Assignment — Below is a set of entries. Reproduce exactly the lines from the one containing "(268, 289) = (377, 297): purple" through the end, both included.

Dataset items
□ □ □ □ □ □ □
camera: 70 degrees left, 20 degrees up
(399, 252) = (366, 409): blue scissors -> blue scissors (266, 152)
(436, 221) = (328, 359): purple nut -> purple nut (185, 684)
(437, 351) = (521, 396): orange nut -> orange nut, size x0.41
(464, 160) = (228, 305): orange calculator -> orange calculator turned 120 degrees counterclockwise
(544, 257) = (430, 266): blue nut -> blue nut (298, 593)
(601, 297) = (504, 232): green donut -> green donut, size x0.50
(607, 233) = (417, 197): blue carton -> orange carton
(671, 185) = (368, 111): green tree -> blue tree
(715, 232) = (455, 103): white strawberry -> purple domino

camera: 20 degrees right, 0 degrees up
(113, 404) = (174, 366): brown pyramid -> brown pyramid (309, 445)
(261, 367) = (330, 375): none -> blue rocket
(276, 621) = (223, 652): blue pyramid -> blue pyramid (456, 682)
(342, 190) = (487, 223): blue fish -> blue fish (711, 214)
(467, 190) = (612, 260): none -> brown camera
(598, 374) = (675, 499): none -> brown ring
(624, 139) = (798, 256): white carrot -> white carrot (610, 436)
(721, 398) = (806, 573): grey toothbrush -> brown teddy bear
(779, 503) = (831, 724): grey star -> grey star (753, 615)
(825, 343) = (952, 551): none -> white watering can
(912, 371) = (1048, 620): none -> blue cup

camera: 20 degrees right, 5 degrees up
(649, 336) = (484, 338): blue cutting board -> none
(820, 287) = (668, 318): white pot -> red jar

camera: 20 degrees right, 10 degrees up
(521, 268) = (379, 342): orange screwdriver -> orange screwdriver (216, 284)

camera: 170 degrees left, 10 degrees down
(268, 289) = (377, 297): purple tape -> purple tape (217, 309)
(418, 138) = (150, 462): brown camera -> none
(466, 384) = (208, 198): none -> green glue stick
□ □ □ □ □ □ □
Response to this exercise —
(268, 289) = (377, 297): purple tape -> purple tape (217, 309)
(418, 138) = (150, 462): brown camera -> none
(466, 384) = (208, 198): none -> green glue stick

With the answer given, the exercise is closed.